---------- SUPPLIED RECORDS ----------
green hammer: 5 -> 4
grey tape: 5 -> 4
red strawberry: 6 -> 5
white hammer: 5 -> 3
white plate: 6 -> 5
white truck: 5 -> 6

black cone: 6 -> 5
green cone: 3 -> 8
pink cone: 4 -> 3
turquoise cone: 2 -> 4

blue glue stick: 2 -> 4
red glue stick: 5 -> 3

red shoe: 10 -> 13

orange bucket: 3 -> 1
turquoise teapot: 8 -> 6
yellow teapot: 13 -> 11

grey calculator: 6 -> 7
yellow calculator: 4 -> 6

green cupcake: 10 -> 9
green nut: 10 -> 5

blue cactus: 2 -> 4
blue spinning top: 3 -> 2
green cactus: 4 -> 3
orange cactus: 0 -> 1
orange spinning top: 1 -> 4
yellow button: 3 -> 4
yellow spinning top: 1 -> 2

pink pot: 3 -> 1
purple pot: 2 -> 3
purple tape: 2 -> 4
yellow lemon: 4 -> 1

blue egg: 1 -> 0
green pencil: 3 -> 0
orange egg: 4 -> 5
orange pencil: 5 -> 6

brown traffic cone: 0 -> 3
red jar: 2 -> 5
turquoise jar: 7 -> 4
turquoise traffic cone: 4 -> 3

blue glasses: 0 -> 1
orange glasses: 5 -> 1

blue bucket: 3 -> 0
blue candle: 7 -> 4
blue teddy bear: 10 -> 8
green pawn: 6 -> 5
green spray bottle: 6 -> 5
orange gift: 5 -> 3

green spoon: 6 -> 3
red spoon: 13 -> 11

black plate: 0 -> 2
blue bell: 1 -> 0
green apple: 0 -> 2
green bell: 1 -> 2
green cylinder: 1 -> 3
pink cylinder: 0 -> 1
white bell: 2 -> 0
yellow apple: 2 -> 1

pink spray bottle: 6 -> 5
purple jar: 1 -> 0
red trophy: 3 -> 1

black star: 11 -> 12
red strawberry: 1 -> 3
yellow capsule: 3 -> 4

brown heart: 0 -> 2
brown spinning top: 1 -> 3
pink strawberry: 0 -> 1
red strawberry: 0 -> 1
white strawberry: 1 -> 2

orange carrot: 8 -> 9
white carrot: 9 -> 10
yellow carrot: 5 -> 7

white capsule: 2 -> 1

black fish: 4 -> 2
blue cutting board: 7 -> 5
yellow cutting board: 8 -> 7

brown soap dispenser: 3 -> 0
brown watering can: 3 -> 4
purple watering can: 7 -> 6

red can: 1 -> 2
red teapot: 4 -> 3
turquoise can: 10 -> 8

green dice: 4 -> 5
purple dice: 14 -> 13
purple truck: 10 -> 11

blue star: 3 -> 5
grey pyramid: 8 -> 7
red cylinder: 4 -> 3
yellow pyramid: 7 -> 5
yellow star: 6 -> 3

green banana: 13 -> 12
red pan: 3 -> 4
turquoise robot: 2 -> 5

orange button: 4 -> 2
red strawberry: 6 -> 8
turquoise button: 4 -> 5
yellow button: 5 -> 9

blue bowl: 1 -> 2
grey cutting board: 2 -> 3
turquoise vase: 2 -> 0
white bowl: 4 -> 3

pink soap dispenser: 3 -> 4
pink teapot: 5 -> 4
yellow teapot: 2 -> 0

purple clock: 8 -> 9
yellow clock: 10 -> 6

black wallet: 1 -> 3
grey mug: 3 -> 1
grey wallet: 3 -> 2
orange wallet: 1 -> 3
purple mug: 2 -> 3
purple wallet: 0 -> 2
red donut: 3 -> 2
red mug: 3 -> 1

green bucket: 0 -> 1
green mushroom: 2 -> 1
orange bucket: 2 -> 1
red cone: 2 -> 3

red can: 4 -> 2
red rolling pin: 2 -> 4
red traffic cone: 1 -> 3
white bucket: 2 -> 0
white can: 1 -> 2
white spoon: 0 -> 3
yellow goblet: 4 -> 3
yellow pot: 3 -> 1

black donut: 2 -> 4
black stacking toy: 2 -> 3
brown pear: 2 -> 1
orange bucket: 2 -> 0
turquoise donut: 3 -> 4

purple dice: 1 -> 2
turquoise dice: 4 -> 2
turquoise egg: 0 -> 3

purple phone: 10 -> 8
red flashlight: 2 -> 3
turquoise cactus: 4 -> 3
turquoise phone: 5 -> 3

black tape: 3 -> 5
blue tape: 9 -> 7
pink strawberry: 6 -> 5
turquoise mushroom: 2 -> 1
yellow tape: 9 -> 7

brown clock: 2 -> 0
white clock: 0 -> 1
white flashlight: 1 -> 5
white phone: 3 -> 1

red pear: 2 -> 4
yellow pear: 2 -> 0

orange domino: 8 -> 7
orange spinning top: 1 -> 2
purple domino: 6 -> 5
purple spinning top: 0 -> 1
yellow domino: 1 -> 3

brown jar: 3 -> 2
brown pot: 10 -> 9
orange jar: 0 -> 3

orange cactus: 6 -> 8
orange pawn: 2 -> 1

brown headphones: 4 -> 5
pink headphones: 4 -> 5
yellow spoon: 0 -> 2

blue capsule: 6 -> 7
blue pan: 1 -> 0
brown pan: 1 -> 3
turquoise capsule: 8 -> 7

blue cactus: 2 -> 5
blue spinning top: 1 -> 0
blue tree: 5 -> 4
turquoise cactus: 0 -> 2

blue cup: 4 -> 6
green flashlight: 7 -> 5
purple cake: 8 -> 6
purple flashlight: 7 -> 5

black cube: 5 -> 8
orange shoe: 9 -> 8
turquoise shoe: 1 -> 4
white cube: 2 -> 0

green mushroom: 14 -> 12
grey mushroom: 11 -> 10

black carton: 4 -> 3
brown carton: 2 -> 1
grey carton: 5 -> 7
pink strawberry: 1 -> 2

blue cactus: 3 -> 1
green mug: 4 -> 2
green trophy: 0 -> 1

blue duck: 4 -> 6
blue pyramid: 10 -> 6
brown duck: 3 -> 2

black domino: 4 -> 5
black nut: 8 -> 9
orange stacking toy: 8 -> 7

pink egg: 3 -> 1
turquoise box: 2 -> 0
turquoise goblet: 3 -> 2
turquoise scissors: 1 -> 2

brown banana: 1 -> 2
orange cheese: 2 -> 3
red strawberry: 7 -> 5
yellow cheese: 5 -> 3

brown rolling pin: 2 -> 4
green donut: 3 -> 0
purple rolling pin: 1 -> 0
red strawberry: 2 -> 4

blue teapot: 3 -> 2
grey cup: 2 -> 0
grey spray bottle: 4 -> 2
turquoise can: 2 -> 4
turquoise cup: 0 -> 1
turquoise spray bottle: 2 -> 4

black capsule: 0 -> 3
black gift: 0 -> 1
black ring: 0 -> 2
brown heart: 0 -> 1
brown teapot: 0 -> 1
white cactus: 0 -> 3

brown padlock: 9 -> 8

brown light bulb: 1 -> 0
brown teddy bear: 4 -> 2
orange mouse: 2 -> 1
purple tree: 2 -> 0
----------
ACTIVITY
In full and without error, retype the entries above.

REPLY TO THE EXERCISE
green hammer: 5 -> 4
grey tape: 5 -> 4
red strawberry: 6 -> 5
white hammer: 5 -> 3
white plate: 6 -> 5
white truck: 5 -> 6

black cone: 6 -> 5
green cone: 3 -> 8
pink cone: 4 -> 3
turquoise cone: 2 -> 4

blue glue stick: 2 -> 4
red glue stick: 5 -> 3

red shoe: 10 -> 13

orange bucket: 3 -> 1
turquoise teapot: 8 -> 6
yellow teapot: 13 -> 11

grey calculator: 6 -> 7
yellow calculator: 4 -> 6

green cupcake: 10 -> 9
green nut: 10 -> 5

blue cactus: 2 -> 4
blue spinning top: 3 -> 2
green cactus: 4 -> 3
orange cactus: 0 -> 1
orange spinning top: 1 -> 4
yellow button: 3 -> 4
yellow spinning top: 1 -> 2

pink pot: 3 -> 1
purple pot: 2 -> 3
purple tape: 2 -> 4
yellow lemon: 4 -> 1

blue egg: 1 -> 0
green pencil: 3 -> 0
orange egg: 4 -> 5
orange pencil: 5 -> 6

brown traffic cone: 0 -> 3
red jar: 2 -> 5
turquoise jar: 7 -> 4
turquoise traffic cone: 4 -> 3

blue glasses: 0 -> 1
orange glasses: 5 -> 1

blue bucket: 3 -> 0
blue candle: 7 -> 4
blue teddy bear: 10 -> 8
green pawn: 6 -> 5
green spray bottle: 6 -> 5
orange gift: 5 -> 3

green spoon: 6 -> 3
red spoon: 13 -> 11

black plate: 0 -> 2
blue bell: 1 -> 0
green apple: 0 -> 2
green bell: 1 -> 2
green cylinder: 1 -> 3
pink cylinder: 0 -> 1
white bell: 2 -> 0
yellow apple: 2 -> 1

pink spray bottle: 6 -> 5
purple jar: 1 -> 0
red trophy: 3 -> 1

black star: 11 -> 12
red strawberry: 1 -> 3
yellow capsule: 3 -> 4

brown heart: 0 -> 2
brown spinning top: 1 -> 3
pink strawberry: 0 -> 1
red strawberry: 0 -> 1
white strawberry: 1 -> 2

orange carrot: 8 -> 9
white carrot: 9 -> 10
yellow carrot: 5 -> 7

white capsule: 2 -> 1

black fish: 4 -> 2
blue cutting board: 7 -> 5
yellow cutting board: 8 -> 7

brown soap dispenser: 3 -> 0
brown watering can: 3 -> 4
purple watering can: 7 -> 6

red can: 1 -> 2
red teapot: 4 -> 3
turquoise can: 10 -> 8

green dice: 4 -> 5
purple dice: 14 -> 13
purple truck: 10 -> 11

blue star: 3 -> 5
grey pyramid: 8 -> 7
red cylinder: 4 -> 3
yellow pyramid: 7 -> 5
yellow star: 6 -> 3

green banana: 13 -> 12
red pan: 3 -> 4
turquoise robot: 2 -> 5

orange button: 4 -> 2
red strawberry: 6 -> 8
turquoise button: 4 -> 5
yellow button: 5 -> 9

blue bowl: 1 -> 2
grey cutting board: 2 -> 3
turquoise vase: 2 -> 0
white bowl: 4 -> 3

pink soap dispenser: 3 -> 4
pink teapot: 5 -> 4
yellow teapot: 2 -> 0

purple clock: 8 -> 9
yellow clock: 10 -> 6

black wallet: 1 -> 3
grey mug: 3 -> 1
grey wallet: 3 -> 2
orange wallet: 1 -> 3
purple mug: 2 -> 3
purple wallet: 0 -> 2
red donut: 3 -> 2
red mug: 3 -> 1

green bucket: 0 -> 1
green mushroom: 2 -> 1
orange bucket: 2 -> 1
red cone: 2 -> 3

red can: 4 -> 2
red rolling pin: 2 -> 4
red traffic cone: 1 -> 3
white bucket: 2 -> 0
white can: 1 -> 2
white spoon: 0 -> 3
yellow goblet: 4 -> 3
yellow pot: 3 -> 1

black donut: 2 -> 4
black stacking toy: 2 -> 3
brown pear: 2 -> 1
orange bucket: 2 -> 0
turquoise donut: 3 -> 4

purple dice: 1 -> 2
turquoise dice: 4 -> 2
turquoise egg: 0 -> 3

purple phone: 10 -> 8
red flashlight: 2 -> 3
turquoise cactus: 4 -> 3
turquoise phone: 5 -> 3

black tape: 3 -> 5
blue tape: 9 -> 7
pink strawberry: 6 -> 5
turquoise mushroom: 2 -> 1
yellow tape: 9 -> 7

brown clock: 2 -> 0
white clock: 0 -> 1
white flashlight: 1 -> 5
white phone: 3 -> 1

red pear: 2 -> 4
yellow pear: 2 -> 0

orange domino: 8 -> 7
orange spinning top: 1 -> 2
purple domino: 6 -> 5
purple spinning top: 0 -> 1
yellow domino: 1 -> 3

brown jar: 3 -> 2
brown pot: 10 -> 9
orange jar: 0 -> 3

orange cactus: 6 -> 8
orange pawn: 2 -> 1

brown headphones: 4 -> 5
pink headphones: 4 -> 5
yellow spoon: 0 -> 2

blue capsule: 6 -> 7
blue pan: 1 -> 0
brown pan: 1 -> 3
turquoise capsule: 8 -> 7

blue cactus: 2 -> 5
blue spinning top: 1 -> 0
blue tree: 5 -> 4
turquoise cactus: 0 -> 2

blue cup: 4 -> 6
green flashlight: 7 -> 5
purple cake: 8 -> 6
purple flashlight: 7 -> 5

black cube: 5 -> 8
orange shoe: 9 -> 8
turquoise shoe: 1 -> 4
white cube: 2 -> 0

green mushroom: 14 -> 12
grey mushroom: 11 -> 10

black carton: 4 -> 3
brown carton: 2 -> 1
grey carton: 5 -> 7
pink strawberry: 1 -> 2

blue cactus: 3 -> 1
green mug: 4 -> 2
green trophy: 0 -> 1

blue duck: 4 -> 6
blue pyramid: 10 -> 6
brown duck: 3 -> 2

black domino: 4 -> 5
black nut: 8 -> 9
orange stacking toy: 8 -> 7

pink egg: 3 -> 1
turquoise box: 2 -> 0
turquoise goblet: 3 -> 2
turquoise scissors: 1 -> 2

brown banana: 1 -> 2
orange cheese: 2 -> 3
red strawberry: 7 -> 5
yellow cheese: 5 -> 3

brown rolling pin: 2 -> 4
green donut: 3 -> 0
purple rolling pin: 1 -> 0
red strawberry: 2 -> 4

blue teapot: 3 -> 2
grey cup: 2 -> 0
grey spray bottle: 4 -> 2
turquoise can: 2 -> 4
turquoise cup: 0 -> 1
turquoise spray bottle: 2 -> 4

black capsule: 0 -> 3
black gift: 0 -> 1
black ring: 0 -> 2
brown heart: 0 -> 1
brown teapot: 0 -> 1
white cactus: 0 -> 3

brown padlock: 9 -> 8

brown light bulb: 1 -> 0
brown teddy bear: 4 -> 2
orange mouse: 2 -> 1
purple tree: 2 -> 0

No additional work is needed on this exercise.